Goal of the exercise: Look below for the line containing "turquoise fork: 4 -> 2" and the line containing "turquoise nut: 1 -> 3"; repeat exactly those two lines and all lines between them, and nothing else.

· · · · ·

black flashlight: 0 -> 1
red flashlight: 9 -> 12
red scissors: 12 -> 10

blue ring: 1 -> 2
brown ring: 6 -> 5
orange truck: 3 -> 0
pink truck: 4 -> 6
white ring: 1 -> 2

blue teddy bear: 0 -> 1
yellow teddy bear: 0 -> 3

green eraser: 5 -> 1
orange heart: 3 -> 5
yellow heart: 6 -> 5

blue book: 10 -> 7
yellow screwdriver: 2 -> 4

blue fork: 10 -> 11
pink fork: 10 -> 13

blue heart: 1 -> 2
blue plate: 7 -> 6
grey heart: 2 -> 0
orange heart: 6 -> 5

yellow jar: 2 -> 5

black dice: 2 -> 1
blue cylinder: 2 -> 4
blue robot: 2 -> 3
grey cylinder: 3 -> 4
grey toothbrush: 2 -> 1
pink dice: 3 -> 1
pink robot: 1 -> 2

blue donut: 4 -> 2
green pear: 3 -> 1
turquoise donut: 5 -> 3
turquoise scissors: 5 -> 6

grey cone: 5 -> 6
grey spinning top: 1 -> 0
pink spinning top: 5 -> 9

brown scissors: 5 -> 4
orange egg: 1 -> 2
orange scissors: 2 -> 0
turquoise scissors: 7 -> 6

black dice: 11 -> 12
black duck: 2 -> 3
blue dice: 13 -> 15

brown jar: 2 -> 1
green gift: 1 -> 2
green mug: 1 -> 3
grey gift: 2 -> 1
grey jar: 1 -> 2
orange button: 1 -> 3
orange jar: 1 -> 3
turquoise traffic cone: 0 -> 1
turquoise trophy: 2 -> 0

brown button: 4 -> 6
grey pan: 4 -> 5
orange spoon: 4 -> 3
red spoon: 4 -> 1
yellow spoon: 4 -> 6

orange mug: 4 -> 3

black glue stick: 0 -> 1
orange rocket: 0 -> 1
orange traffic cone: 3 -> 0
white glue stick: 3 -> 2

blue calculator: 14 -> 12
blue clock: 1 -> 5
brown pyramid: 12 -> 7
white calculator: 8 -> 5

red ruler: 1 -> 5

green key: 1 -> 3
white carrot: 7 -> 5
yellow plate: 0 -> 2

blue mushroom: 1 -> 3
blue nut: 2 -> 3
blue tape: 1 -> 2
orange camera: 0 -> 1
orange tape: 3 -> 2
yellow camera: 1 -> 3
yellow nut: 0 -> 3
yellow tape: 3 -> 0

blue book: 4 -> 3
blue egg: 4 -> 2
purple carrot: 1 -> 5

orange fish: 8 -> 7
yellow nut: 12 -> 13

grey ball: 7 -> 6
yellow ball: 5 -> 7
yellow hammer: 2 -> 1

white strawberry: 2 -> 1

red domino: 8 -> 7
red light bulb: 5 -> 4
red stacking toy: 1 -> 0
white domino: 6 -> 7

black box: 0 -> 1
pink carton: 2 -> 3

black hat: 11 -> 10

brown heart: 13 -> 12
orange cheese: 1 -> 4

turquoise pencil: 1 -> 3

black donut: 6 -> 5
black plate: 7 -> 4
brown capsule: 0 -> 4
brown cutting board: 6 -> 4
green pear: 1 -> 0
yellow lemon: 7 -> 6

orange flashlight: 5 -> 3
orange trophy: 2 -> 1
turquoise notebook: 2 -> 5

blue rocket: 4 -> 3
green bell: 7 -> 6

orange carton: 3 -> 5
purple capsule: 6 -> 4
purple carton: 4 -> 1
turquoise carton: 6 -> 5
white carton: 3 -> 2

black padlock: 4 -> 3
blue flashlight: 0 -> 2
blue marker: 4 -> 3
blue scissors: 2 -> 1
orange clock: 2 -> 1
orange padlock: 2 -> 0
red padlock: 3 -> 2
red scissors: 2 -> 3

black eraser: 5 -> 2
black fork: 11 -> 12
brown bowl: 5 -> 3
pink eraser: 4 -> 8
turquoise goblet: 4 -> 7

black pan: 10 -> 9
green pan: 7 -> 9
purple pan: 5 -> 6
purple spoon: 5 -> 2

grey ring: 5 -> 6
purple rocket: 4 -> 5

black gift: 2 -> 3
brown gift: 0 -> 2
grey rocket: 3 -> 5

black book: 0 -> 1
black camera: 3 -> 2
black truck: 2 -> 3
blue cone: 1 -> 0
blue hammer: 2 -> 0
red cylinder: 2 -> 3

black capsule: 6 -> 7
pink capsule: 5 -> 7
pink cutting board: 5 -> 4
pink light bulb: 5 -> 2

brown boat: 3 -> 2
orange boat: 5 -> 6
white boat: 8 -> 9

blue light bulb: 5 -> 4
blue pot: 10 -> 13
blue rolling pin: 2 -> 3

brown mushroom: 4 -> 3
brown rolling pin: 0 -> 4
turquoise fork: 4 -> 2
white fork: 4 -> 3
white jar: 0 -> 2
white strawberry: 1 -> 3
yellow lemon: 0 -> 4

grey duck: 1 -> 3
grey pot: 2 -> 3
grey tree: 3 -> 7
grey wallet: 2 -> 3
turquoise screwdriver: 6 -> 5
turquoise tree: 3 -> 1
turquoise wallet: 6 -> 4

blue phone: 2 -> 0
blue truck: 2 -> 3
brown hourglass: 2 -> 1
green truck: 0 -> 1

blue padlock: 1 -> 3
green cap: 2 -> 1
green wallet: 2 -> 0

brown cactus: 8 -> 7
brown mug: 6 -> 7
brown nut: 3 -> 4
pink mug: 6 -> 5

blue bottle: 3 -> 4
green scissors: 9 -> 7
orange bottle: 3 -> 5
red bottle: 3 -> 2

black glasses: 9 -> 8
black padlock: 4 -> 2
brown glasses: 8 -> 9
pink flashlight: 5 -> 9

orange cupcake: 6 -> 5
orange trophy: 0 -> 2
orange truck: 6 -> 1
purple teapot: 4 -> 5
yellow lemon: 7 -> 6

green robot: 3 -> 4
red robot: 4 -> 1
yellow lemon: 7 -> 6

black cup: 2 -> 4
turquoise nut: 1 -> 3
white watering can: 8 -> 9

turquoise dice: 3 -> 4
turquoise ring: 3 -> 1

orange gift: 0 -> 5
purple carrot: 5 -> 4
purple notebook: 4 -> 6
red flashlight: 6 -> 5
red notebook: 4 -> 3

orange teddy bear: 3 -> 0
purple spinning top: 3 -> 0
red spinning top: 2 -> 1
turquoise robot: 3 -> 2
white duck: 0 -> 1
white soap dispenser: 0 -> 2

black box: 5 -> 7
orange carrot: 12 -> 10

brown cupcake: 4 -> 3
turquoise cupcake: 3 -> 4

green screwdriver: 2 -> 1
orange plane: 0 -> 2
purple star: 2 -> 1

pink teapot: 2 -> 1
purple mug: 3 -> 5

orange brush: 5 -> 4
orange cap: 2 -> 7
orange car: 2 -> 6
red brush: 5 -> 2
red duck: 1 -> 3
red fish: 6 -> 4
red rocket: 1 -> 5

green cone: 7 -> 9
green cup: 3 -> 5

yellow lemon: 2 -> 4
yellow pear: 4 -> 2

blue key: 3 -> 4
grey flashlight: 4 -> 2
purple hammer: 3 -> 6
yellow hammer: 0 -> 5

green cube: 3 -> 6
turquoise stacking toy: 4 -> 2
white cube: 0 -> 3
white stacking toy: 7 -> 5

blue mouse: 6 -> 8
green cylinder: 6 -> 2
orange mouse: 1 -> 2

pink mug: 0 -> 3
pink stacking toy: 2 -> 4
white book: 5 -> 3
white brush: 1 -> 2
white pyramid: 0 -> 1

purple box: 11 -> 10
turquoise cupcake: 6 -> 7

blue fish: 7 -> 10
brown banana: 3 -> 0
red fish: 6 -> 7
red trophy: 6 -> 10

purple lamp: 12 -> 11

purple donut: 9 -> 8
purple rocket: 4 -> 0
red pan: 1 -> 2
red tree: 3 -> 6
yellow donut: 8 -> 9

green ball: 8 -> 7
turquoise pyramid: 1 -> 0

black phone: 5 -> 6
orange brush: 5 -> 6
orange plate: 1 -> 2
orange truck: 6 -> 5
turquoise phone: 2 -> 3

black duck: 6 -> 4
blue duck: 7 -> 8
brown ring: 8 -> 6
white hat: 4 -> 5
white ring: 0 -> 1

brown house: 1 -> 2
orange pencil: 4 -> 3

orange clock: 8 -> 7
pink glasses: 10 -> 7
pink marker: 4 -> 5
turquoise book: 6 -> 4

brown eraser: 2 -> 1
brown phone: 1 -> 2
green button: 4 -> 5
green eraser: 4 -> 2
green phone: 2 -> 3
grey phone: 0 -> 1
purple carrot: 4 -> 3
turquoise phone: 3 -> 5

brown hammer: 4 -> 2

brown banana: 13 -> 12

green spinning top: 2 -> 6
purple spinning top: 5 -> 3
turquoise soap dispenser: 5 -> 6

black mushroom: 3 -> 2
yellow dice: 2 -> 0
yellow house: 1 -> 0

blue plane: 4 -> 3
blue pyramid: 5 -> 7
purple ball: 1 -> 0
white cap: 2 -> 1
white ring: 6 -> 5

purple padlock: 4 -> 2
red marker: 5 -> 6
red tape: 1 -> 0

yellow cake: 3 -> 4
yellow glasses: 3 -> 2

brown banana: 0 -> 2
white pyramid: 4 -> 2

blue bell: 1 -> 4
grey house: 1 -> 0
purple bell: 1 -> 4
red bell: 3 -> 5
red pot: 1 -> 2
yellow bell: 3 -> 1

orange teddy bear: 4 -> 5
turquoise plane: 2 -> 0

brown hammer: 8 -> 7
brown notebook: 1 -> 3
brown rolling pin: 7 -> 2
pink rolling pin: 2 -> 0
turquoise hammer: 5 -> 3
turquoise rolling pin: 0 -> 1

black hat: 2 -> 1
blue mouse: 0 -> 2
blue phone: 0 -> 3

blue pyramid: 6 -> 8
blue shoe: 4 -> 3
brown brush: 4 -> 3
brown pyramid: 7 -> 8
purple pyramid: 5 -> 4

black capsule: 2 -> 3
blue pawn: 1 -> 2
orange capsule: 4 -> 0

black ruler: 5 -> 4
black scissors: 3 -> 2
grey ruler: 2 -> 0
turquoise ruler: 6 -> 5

· · · · ·

Answer for the task:
turquoise fork: 4 -> 2
white fork: 4 -> 3
white jar: 0 -> 2
white strawberry: 1 -> 3
yellow lemon: 0 -> 4

grey duck: 1 -> 3
grey pot: 2 -> 3
grey tree: 3 -> 7
grey wallet: 2 -> 3
turquoise screwdriver: 6 -> 5
turquoise tree: 3 -> 1
turquoise wallet: 6 -> 4

blue phone: 2 -> 0
blue truck: 2 -> 3
brown hourglass: 2 -> 1
green truck: 0 -> 1

blue padlock: 1 -> 3
green cap: 2 -> 1
green wallet: 2 -> 0

brown cactus: 8 -> 7
brown mug: 6 -> 7
brown nut: 3 -> 4
pink mug: 6 -> 5

blue bottle: 3 -> 4
green scissors: 9 -> 7
orange bottle: 3 -> 5
red bottle: 3 -> 2

black glasses: 9 -> 8
black padlock: 4 -> 2
brown glasses: 8 -> 9
pink flashlight: 5 -> 9

orange cupcake: 6 -> 5
orange trophy: 0 -> 2
orange truck: 6 -> 1
purple teapot: 4 -> 5
yellow lemon: 7 -> 6

green robot: 3 -> 4
red robot: 4 -> 1
yellow lemon: 7 -> 6

black cup: 2 -> 4
turquoise nut: 1 -> 3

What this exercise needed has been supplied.